── EXCERPTED DATA

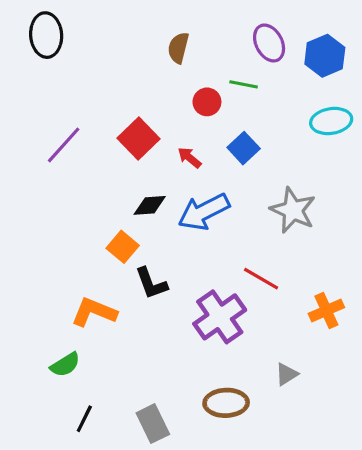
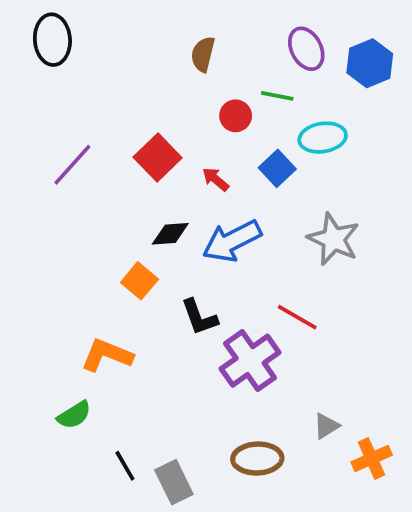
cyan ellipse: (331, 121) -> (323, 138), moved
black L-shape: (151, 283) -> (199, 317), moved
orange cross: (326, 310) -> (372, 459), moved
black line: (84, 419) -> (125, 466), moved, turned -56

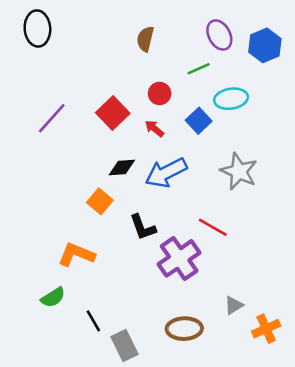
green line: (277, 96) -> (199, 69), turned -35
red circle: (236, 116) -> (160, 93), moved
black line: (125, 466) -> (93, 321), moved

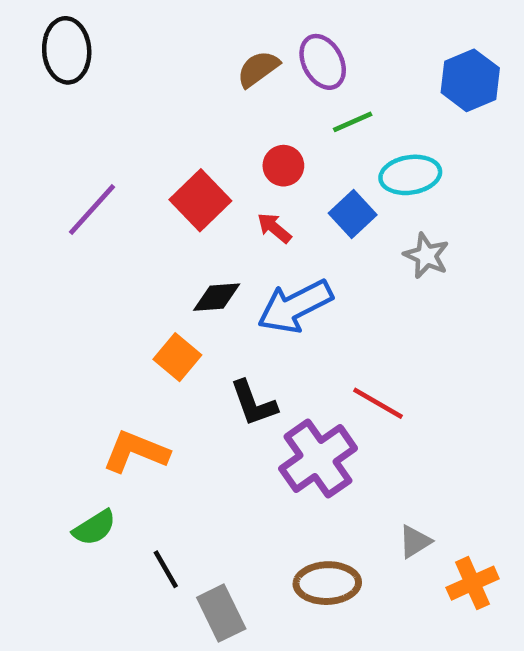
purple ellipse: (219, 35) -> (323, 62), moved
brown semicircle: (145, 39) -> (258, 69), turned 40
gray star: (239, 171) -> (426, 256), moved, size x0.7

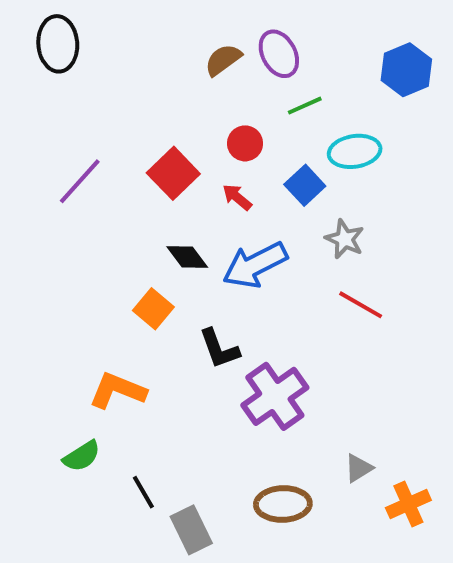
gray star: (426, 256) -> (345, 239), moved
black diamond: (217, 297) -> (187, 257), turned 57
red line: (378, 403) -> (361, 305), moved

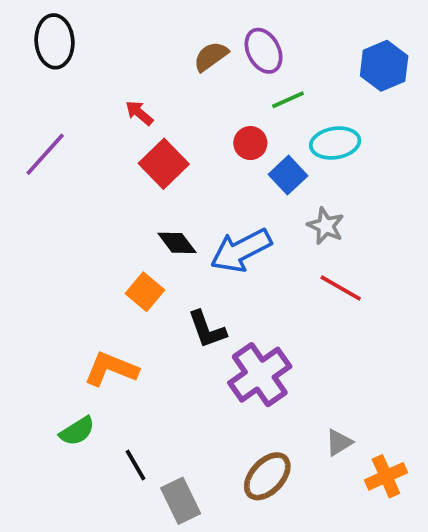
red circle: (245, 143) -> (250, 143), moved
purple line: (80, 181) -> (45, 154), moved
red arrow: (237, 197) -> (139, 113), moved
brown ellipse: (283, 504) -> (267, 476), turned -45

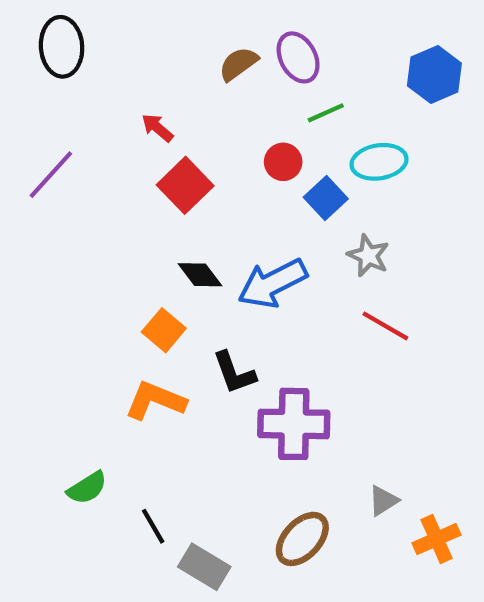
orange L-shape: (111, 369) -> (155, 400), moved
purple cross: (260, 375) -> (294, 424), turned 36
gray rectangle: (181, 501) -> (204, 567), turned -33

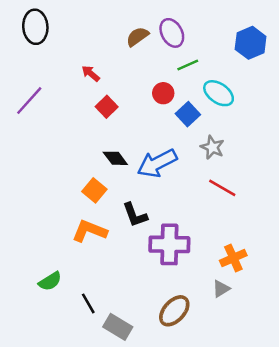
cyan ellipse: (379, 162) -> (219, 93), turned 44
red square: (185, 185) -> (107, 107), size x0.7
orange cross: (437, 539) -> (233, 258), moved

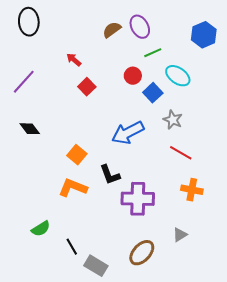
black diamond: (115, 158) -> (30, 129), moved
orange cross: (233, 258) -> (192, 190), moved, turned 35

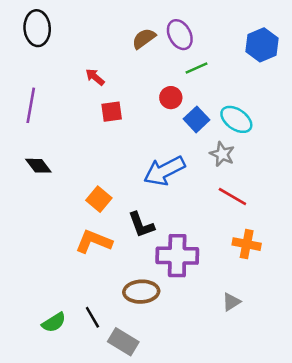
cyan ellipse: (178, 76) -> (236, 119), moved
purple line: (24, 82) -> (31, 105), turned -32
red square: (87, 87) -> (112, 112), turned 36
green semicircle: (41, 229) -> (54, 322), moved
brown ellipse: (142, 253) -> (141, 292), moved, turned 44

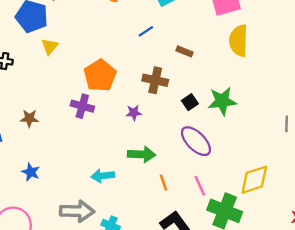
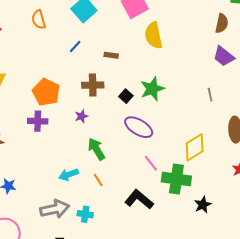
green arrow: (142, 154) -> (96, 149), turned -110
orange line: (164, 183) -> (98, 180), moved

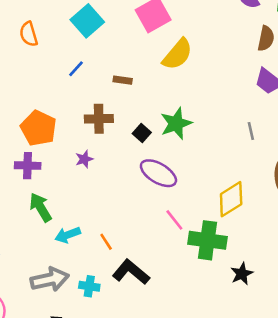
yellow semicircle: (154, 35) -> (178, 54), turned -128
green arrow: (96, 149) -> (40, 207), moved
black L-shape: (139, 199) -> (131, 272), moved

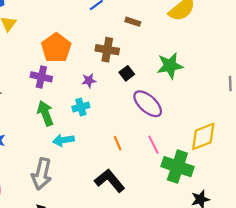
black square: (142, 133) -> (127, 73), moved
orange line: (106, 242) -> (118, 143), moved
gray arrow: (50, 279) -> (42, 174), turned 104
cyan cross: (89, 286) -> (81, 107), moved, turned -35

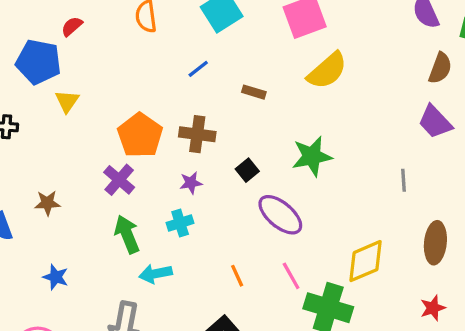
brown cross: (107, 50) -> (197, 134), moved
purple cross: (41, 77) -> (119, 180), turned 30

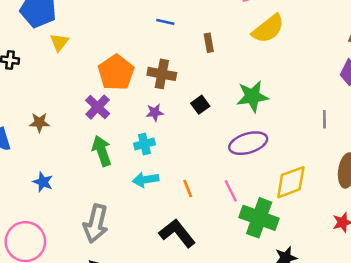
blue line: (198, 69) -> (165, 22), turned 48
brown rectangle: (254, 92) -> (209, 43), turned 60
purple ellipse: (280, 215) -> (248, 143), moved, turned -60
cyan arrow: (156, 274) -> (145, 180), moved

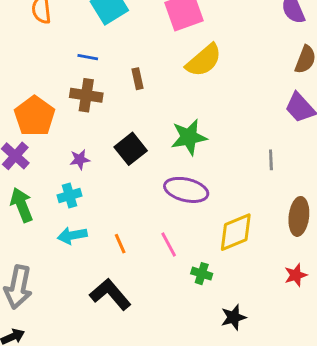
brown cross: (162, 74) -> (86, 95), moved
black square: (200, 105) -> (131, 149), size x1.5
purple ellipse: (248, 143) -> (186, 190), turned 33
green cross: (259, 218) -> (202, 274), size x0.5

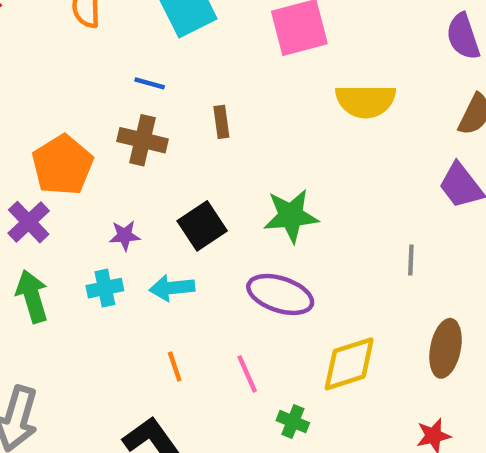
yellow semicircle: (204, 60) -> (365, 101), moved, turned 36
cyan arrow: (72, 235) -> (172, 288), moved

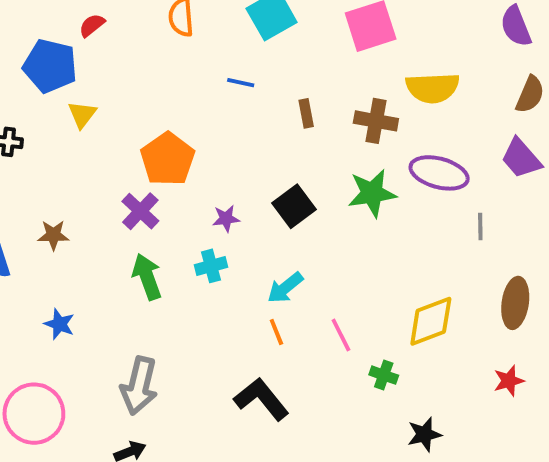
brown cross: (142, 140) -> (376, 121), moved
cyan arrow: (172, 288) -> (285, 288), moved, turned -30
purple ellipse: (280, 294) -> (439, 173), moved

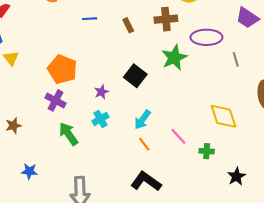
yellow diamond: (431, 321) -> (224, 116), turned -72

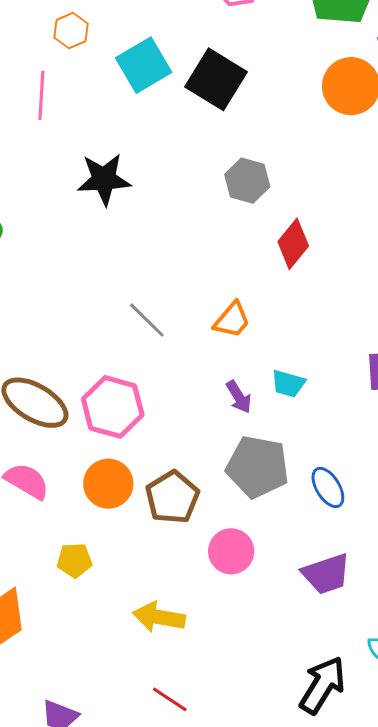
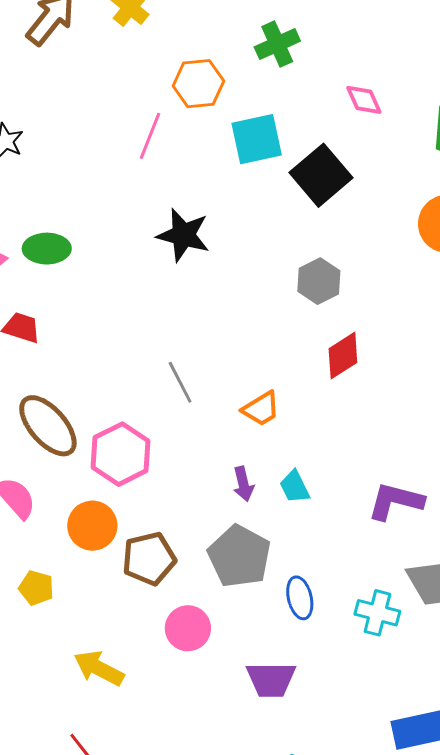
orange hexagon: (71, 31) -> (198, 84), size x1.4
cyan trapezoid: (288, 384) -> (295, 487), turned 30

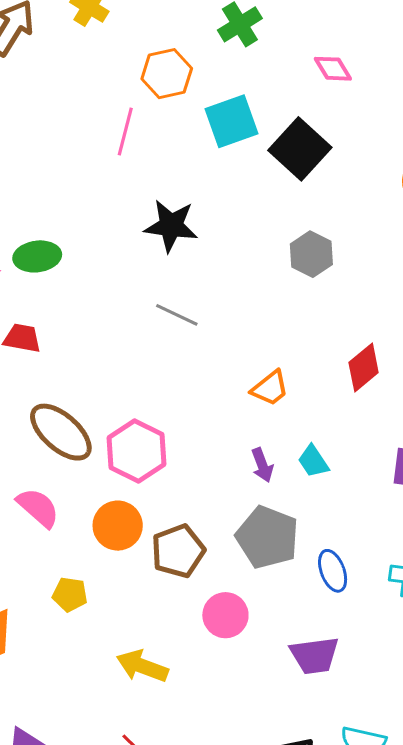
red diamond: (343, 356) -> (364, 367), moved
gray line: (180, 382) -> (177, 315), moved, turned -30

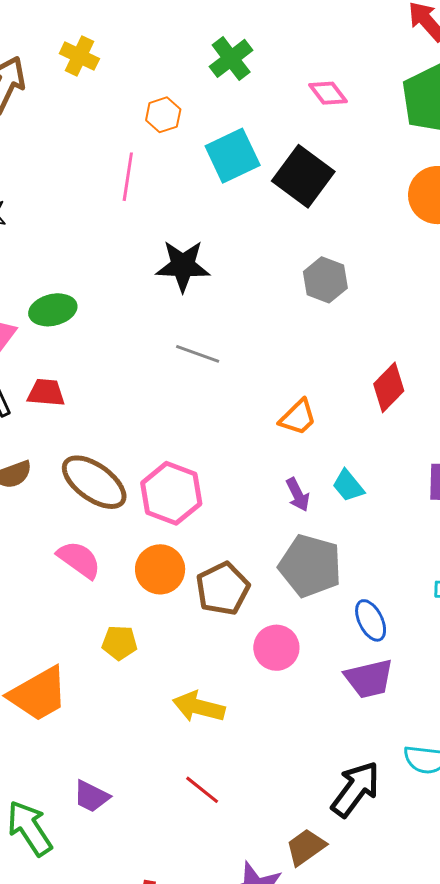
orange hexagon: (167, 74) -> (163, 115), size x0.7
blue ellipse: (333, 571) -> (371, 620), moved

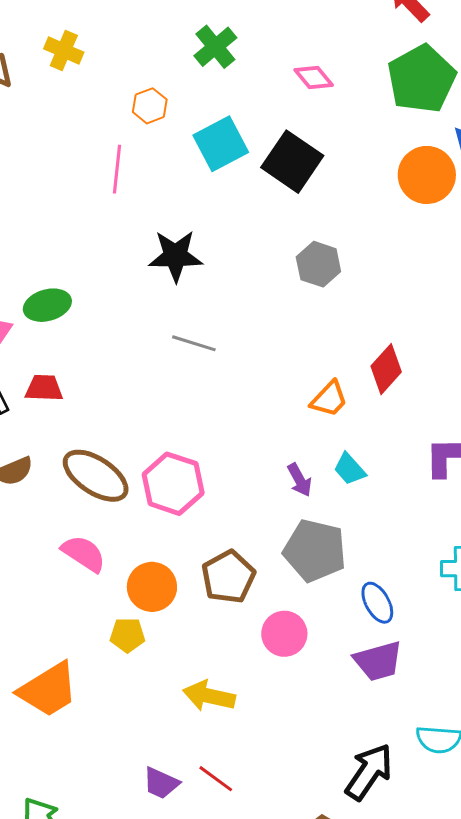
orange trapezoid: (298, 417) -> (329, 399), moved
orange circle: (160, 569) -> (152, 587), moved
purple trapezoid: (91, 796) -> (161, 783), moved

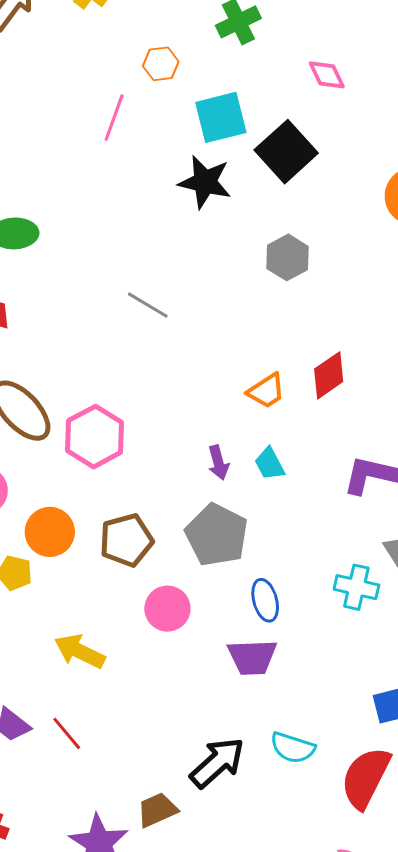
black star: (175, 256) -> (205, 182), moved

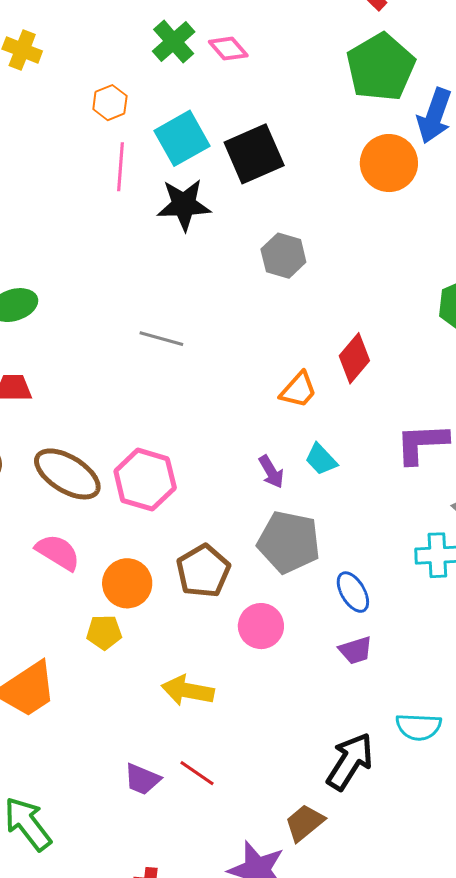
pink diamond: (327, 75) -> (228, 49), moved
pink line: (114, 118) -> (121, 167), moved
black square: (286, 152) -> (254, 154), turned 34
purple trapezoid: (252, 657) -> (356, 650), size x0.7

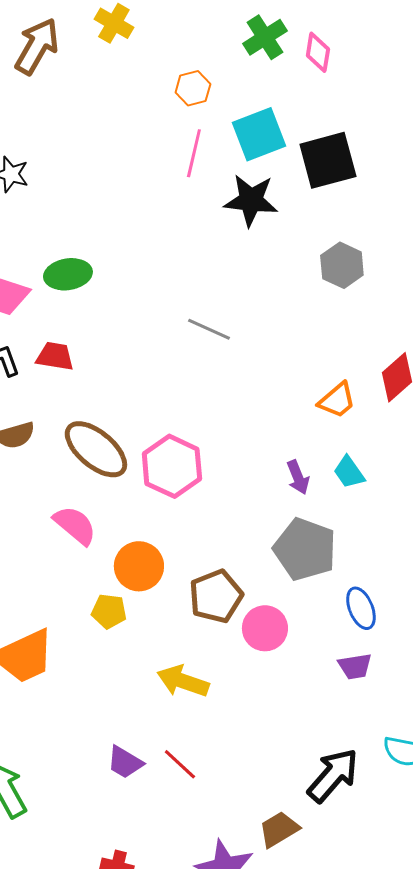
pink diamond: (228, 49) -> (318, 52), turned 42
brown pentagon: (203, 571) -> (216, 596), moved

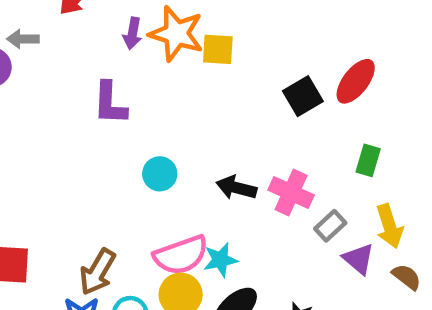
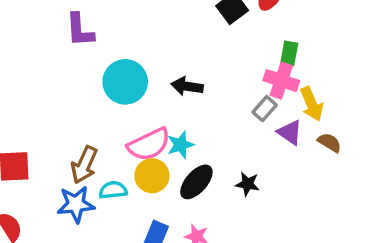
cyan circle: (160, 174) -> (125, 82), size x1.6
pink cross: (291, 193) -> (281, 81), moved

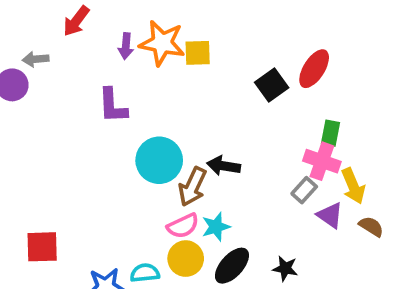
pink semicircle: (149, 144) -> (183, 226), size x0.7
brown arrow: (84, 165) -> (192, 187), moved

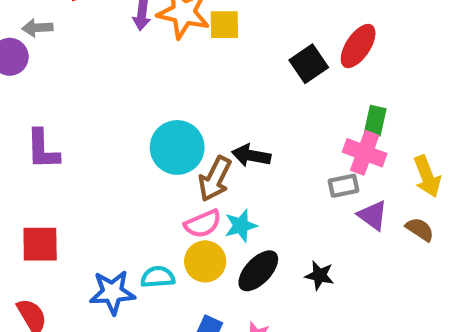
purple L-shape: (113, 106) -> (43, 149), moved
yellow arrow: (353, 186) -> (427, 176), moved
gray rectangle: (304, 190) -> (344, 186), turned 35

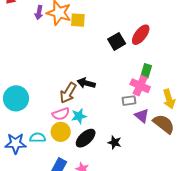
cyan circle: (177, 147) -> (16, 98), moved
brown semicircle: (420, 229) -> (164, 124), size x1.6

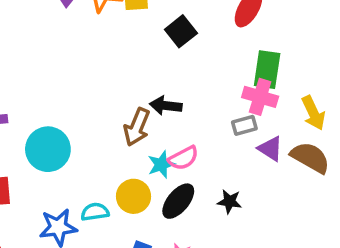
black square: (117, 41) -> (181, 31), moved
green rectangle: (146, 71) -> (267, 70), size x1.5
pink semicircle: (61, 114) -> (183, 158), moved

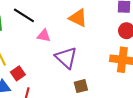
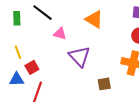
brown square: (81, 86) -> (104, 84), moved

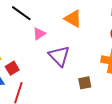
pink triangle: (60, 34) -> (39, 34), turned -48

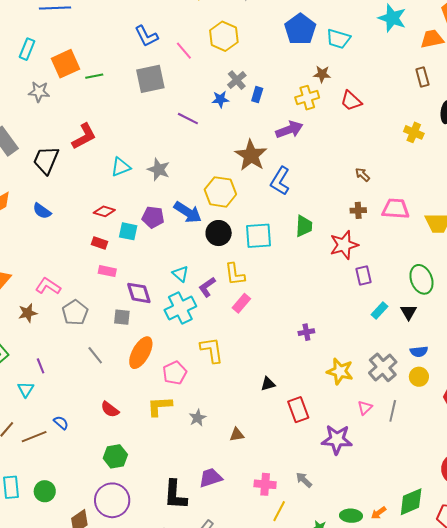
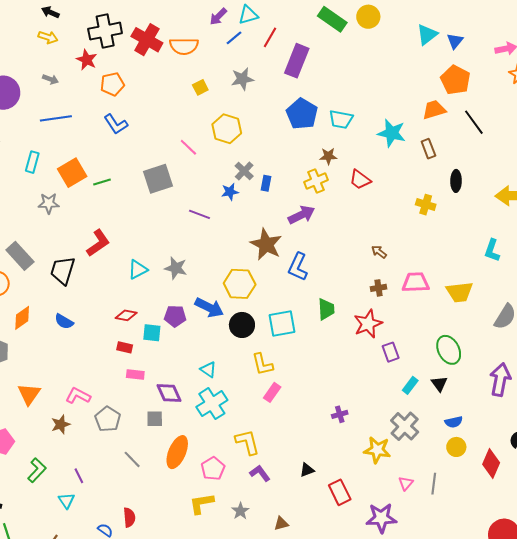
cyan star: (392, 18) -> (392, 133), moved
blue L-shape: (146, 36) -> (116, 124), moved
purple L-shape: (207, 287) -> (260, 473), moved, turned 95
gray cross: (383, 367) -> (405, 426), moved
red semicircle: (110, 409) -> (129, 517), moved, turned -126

────

REQUEST:
Give the listing again exactly, but omit each image.

COMPLETED EXERCISE:
cyan ellipse: (331, 121) -> (323, 138), moved
black L-shape: (151, 283) -> (199, 317), moved
orange cross: (326, 310) -> (372, 459), moved
black line: (84, 419) -> (125, 466), moved, turned -56

green line: (277, 96) -> (199, 69), turned -35
red circle: (236, 116) -> (160, 93), moved
black line: (125, 466) -> (93, 321), moved

purple ellipse: (219, 35) -> (323, 62), moved
brown semicircle: (145, 39) -> (258, 69), turned 40
gray star: (239, 171) -> (426, 256), moved, size x0.7

gray star: (426, 256) -> (345, 239), moved
black diamond: (217, 297) -> (187, 257), turned 57
red line: (378, 403) -> (361, 305), moved

red circle: (245, 143) -> (250, 143), moved
purple line: (80, 181) -> (45, 154), moved
red arrow: (237, 197) -> (139, 113), moved
brown ellipse: (283, 504) -> (267, 476), turned -45

orange L-shape: (111, 369) -> (155, 400), moved
purple cross: (260, 375) -> (294, 424), turned 36
gray rectangle: (181, 501) -> (204, 567), turned -33

cyan ellipse: (379, 162) -> (219, 93), turned 44
red square: (185, 185) -> (107, 107), size x0.7
orange cross: (437, 539) -> (233, 258), moved

black diamond: (115, 158) -> (30, 129), moved
orange cross: (233, 258) -> (192, 190), moved, turned 35

cyan ellipse: (178, 76) -> (236, 119), moved
purple line: (24, 82) -> (31, 105), turned -32
red square: (87, 87) -> (112, 112), turned 36
green semicircle: (41, 229) -> (54, 322), moved
brown ellipse: (142, 253) -> (141, 292), moved, turned 44

green arrow: (142, 154) -> (96, 149), turned -110
orange line: (164, 183) -> (98, 180), moved

yellow semicircle: (154, 35) -> (178, 54), turned -128
green arrow: (96, 149) -> (40, 207), moved
black L-shape: (139, 199) -> (131, 272), moved

black square: (142, 133) -> (127, 73), moved
orange line: (106, 242) -> (118, 143), moved
gray arrow: (50, 279) -> (42, 174), turned 104
cyan cross: (89, 286) -> (81, 107), moved, turned -35

brown cross: (107, 50) -> (197, 134), moved
purple cross: (41, 77) -> (119, 180), turned 30

blue line: (198, 69) -> (165, 22), turned 48
brown rectangle: (254, 92) -> (209, 43), turned 60
purple ellipse: (280, 215) -> (248, 143), moved, turned -60
cyan arrow: (156, 274) -> (145, 180), moved

brown cross: (162, 74) -> (86, 95), moved
black square: (200, 105) -> (131, 149), size x1.5
purple ellipse: (248, 143) -> (186, 190), turned 33
green cross: (259, 218) -> (202, 274), size x0.5

yellow semicircle: (204, 60) -> (365, 101), moved, turned 36
cyan arrow: (72, 235) -> (172, 288), moved

brown cross: (142, 140) -> (376, 121), moved
cyan arrow: (172, 288) -> (285, 288), moved, turned -30
purple ellipse: (280, 294) -> (439, 173), moved

yellow diamond: (431, 321) -> (224, 116), turned -72

orange hexagon: (71, 31) -> (198, 84), size x1.4
cyan trapezoid: (288, 384) -> (295, 487), turned 30

red diamond: (343, 356) -> (364, 367), moved
gray line: (180, 382) -> (177, 315), moved, turned -30

orange hexagon: (167, 74) -> (163, 115), size x0.7
blue ellipse: (333, 571) -> (371, 620), moved

orange trapezoid: (298, 417) -> (329, 399), moved
orange circle: (160, 569) -> (152, 587), moved
purple trapezoid: (91, 796) -> (161, 783), moved

black star: (175, 256) -> (205, 182), moved

pink diamond: (327, 75) -> (228, 49), moved
pink line: (114, 118) -> (121, 167), moved
black square: (286, 152) -> (254, 154), turned 34
purple trapezoid: (252, 657) -> (356, 650), size x0.7

pink diamond: (228, 49) -> (318, 52), turned 42
brown pentagon: (203, 571) -> (216, 596), moved

cyan circle: (160, 174) -> (125, 82), size x1.6
pink cross: (291, 193) -> (281, 81), moved

pink semicircle: (149, 144) -> (183, 226), size x0.7
brown arrow: (84, 165) -> (192, 187), moved

purple L-shape: (113, 106) -> (43, 149), moved
yellow arrow: (353, 186) -> (427, 176), moved
gray rectangle: (304, 190) -> (344, 186), turned 35

cyan circle: (177, 147) -> (16, 98), moved
brown semicircle: (420, 229) -> (164, 124), size x1.6

black square: (117, 41) -> (181, 31), moved
green rectangle: (146, 71) -> (267, 70), size x1.5
pink semicircle: (61, 114) -> (183, 158), moved

brown square: (81, 86) -> (104, 84), moved

pink triangle: (60, 34) -> (39, 34), turned -48

cyan star: (392, 18) -> (392, 133), moved
blue L-shape: (146, 36) -> (116, 124), moved
purple L-shape: (207, 287) -> (260, 473), moved, turned 95
gray cross: (383, 367) -> (405, 426), moved
red semicircle: (110, 409) -> (129, 517), moved, turned -126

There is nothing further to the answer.